GIVEN INFORMATION: Begin
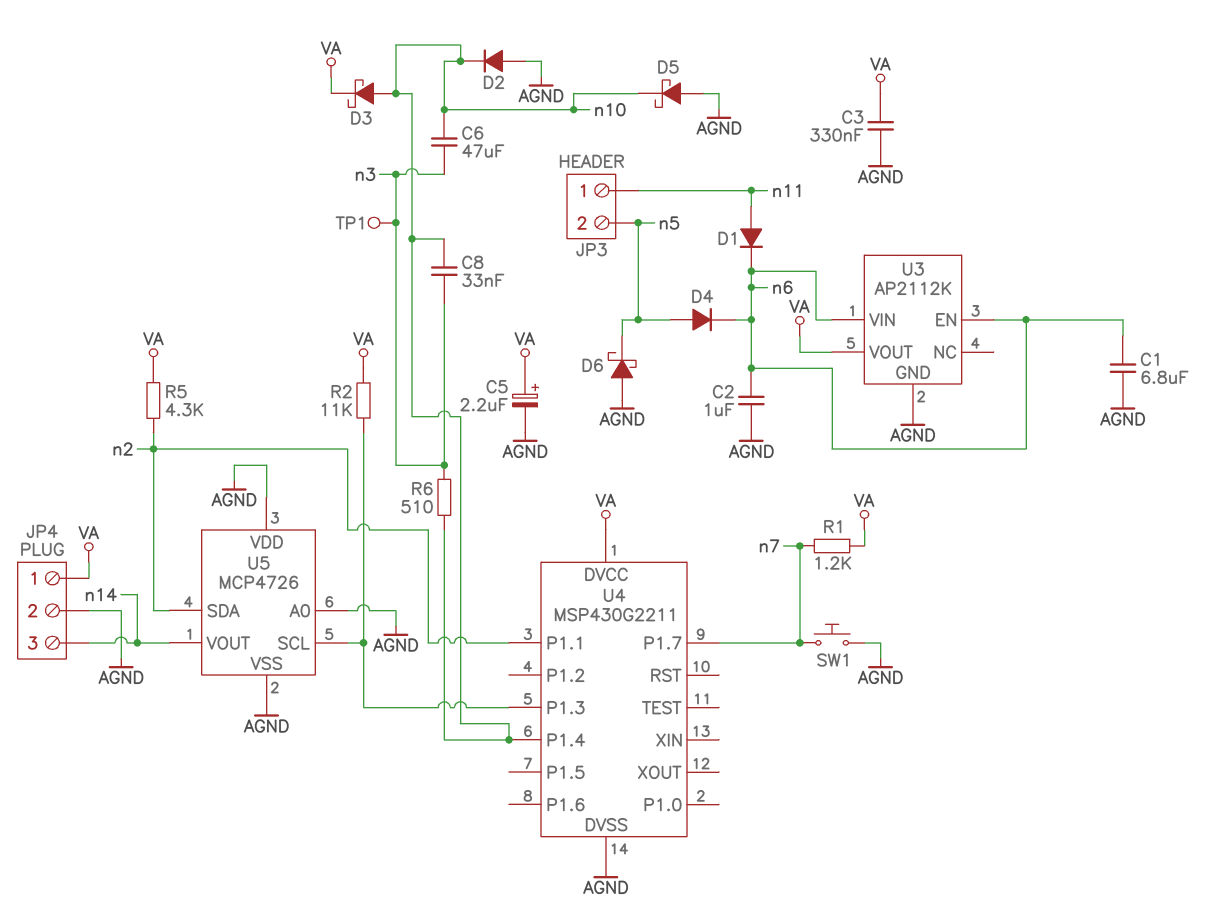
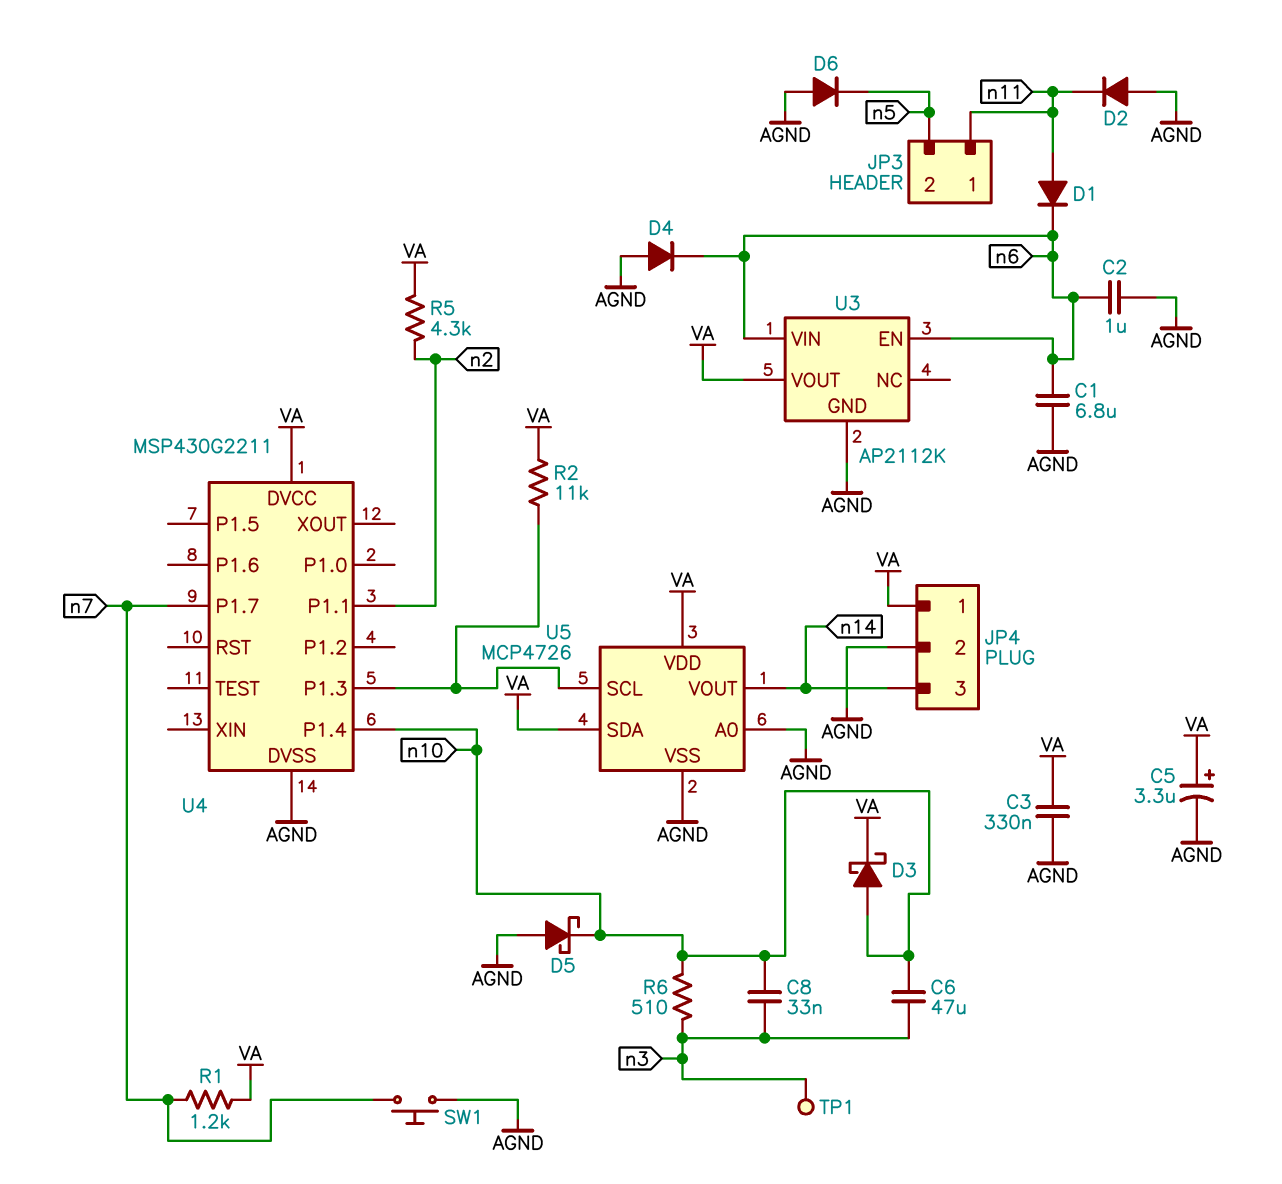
C5: 2.2uF (plus VA, minus AGND) -> 3.3uF (plus VA, minus AGND)
D2: diode (A AGND, K n10) -> diode (A AGND, K n11)
D4: diode (A n5, K n6) -> diode (A AGND, K n6)
D6: schottky (A AGND, K n5) -> diode (A AGND, K n5)
U5 pin SDA: n2 -> VA
U5 pin VDD: AGND -> VA

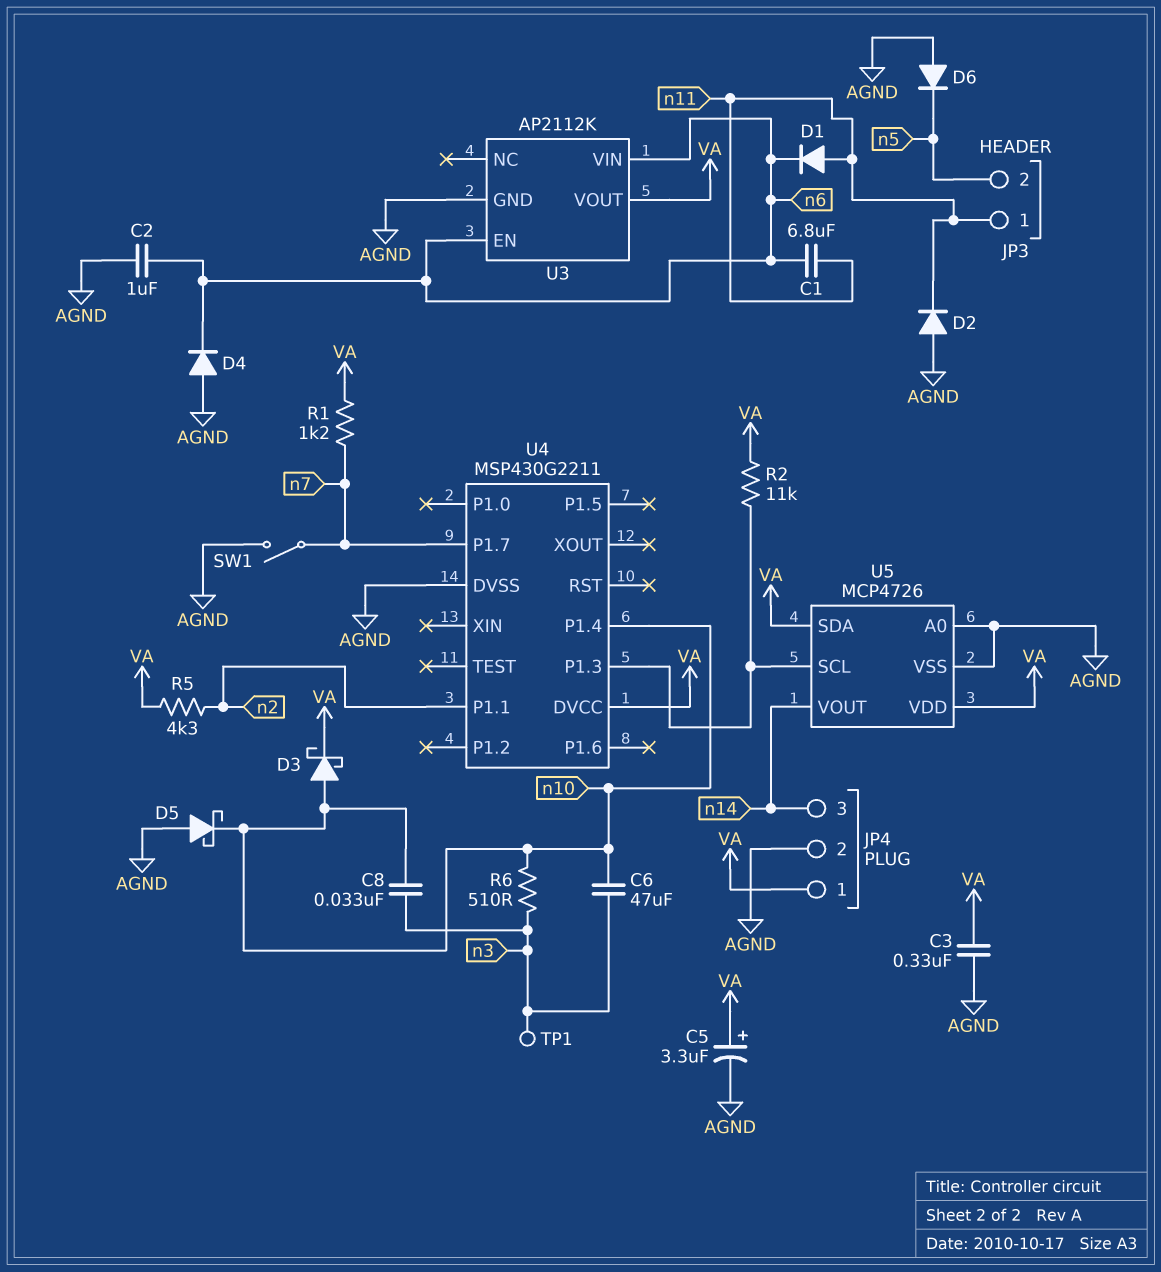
C1: 6.8uF (AGND, n6) -> 6.8uF (n6, n11)
SW1: button (AGND, n7) -> switch (AGND, n7)

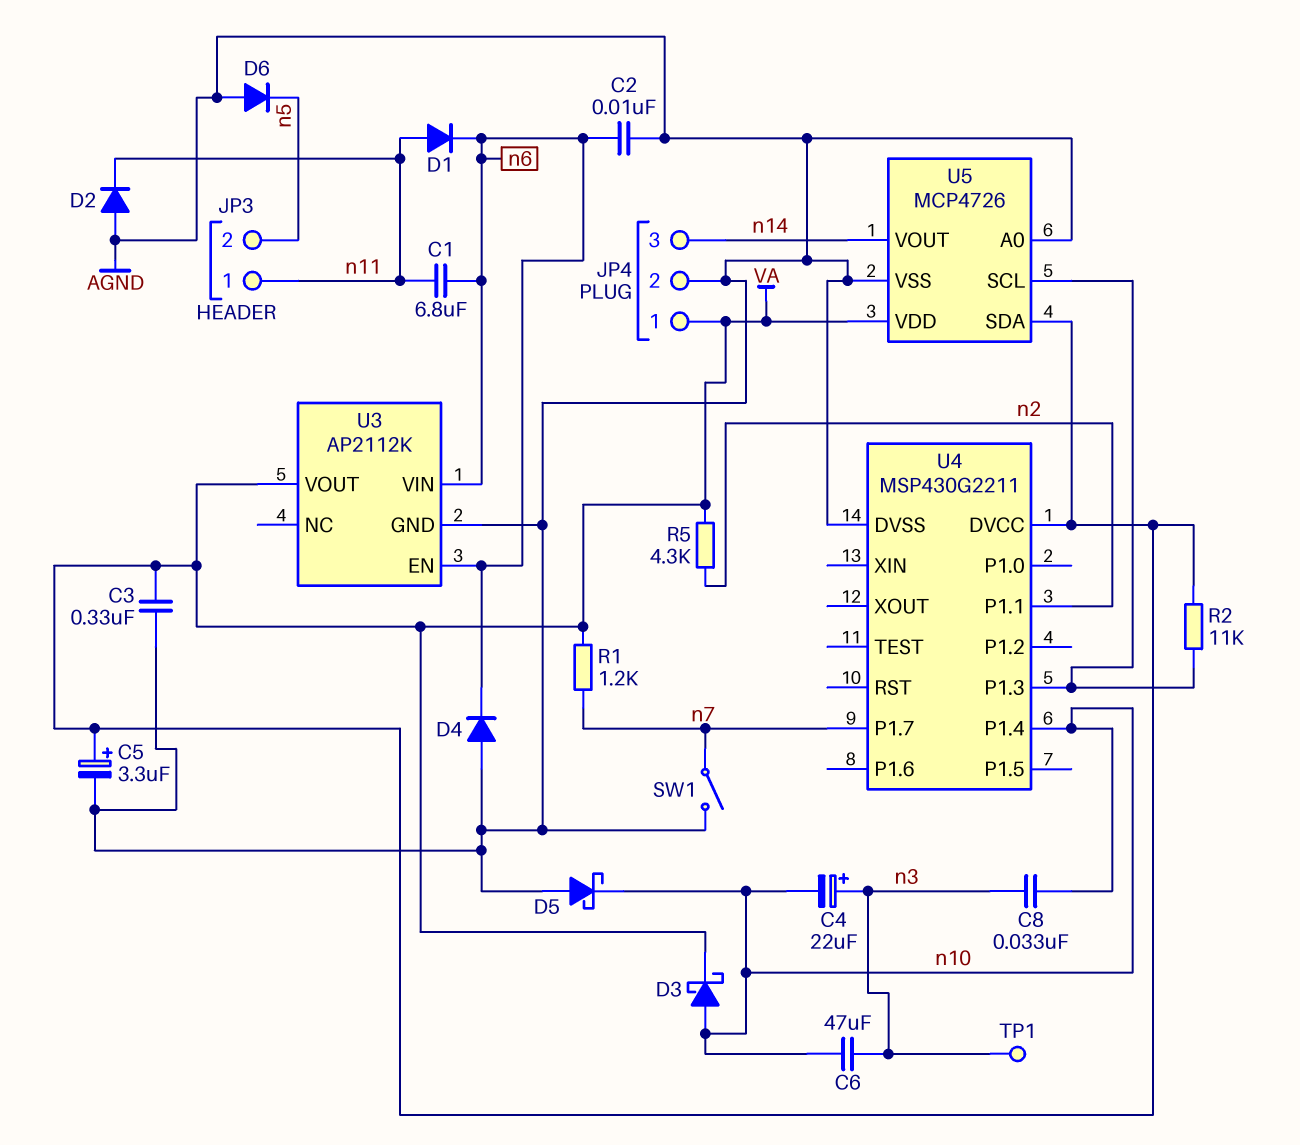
C2: 1uF (AGND, n6) -> 10nF (AGND, n6)
C4: none -> 22uF (plus n3, minus n10)
R6: 510 (n3, n10) -> none

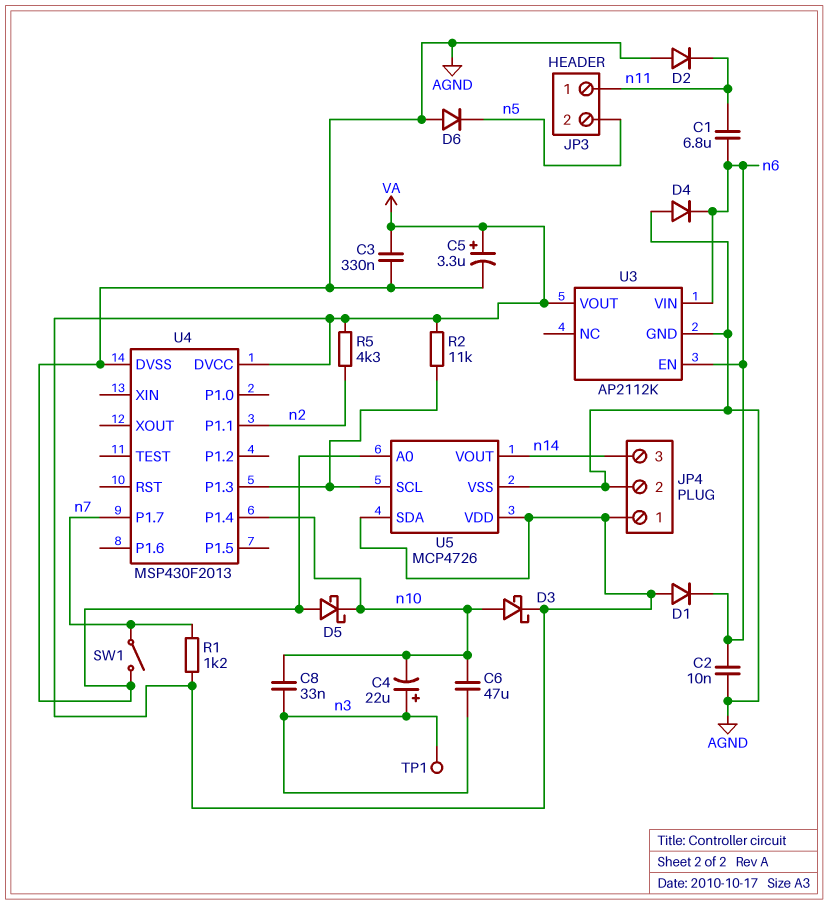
D1: diode (A n11, K n6) -> diode (A VA, K n6)
U4: MSP430G2211 -> MSP430F2013

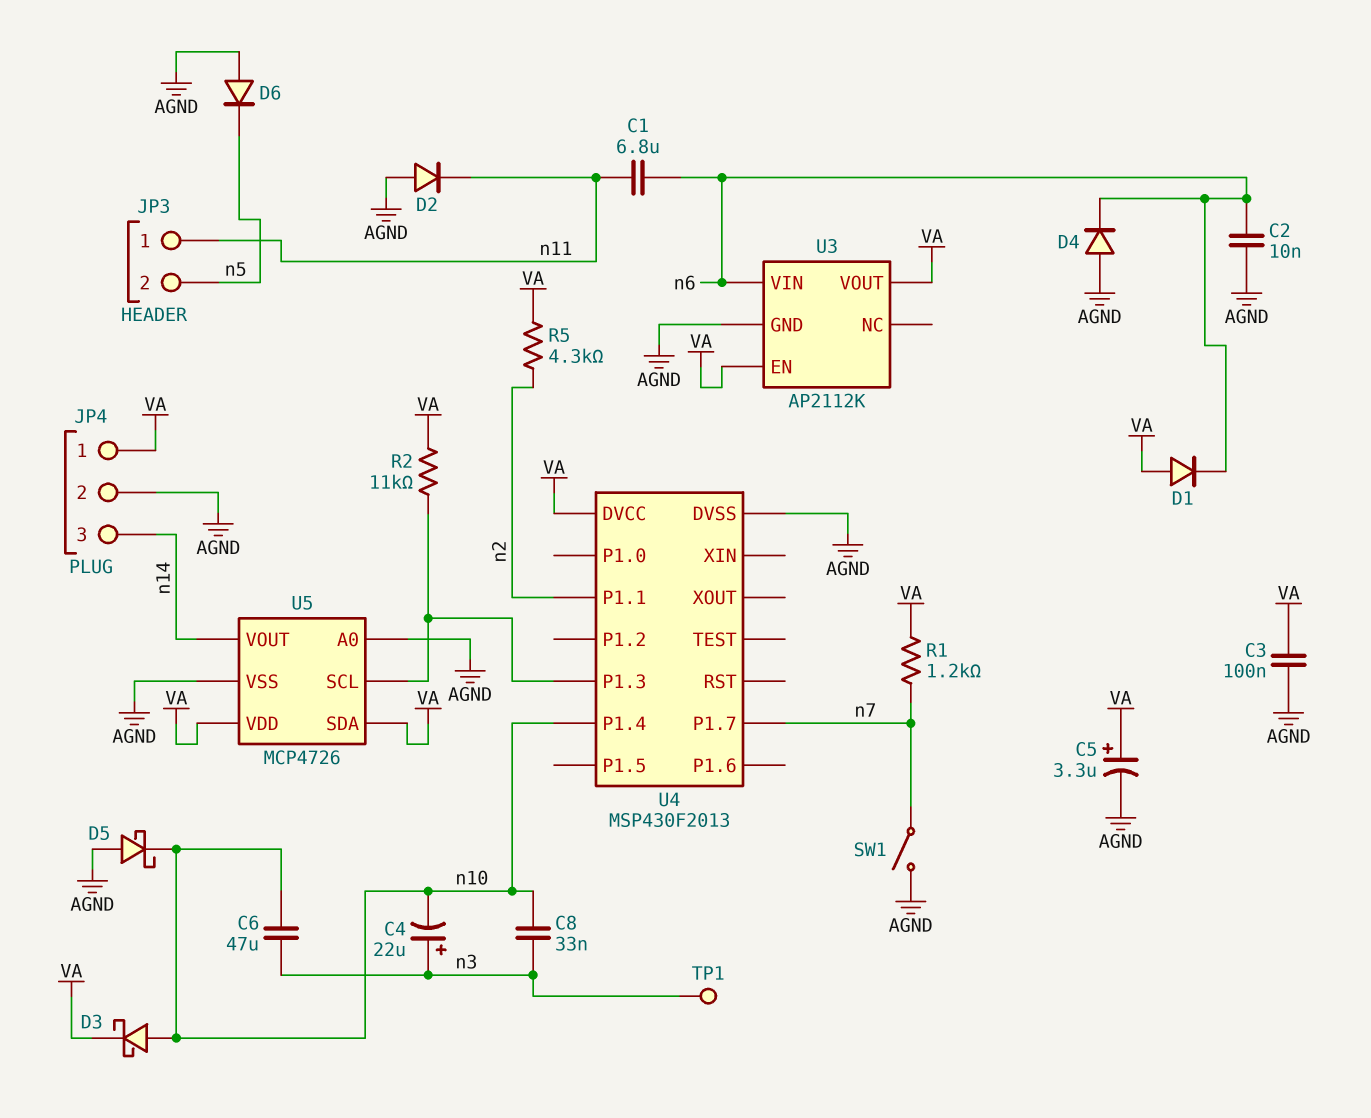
C3: 330nF (AGND, VA) -> 100nF (AGND, VA)
U3 pin EN: n6 -> VA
GIVEN INFORMATION: End
Give again, unchanged, only the lines from the line containing "U5 pin SDA: n2 -> VA" to the last line of the records above. Pictures do not belong in the copy.

#### [RESULT OF THIS TASK]
U5 pin SDA: n2 -> VA
U5 pin VDD: AGND -> VA

C1: 6.8uF (AGND, n6) -> 6.8uF (n6, n11)
SW1: button (AGND, n7) -> switch (AGND, n7)

C2: 1uF (AGND, n6) -> 10nF (AGND, n6)
C4: none -> 22uF (plus n3, minus n10)
R6: 510 (n3, n10) -> none

D1: diode (A n11, K n6) -> diode (A VA, K n6)
U4: MSP430G2211 -> MSP430F2013

C3: 330nF (AGND, VA) -> 100nF (AGND, VA)
U3 pin EN: n6 -> VA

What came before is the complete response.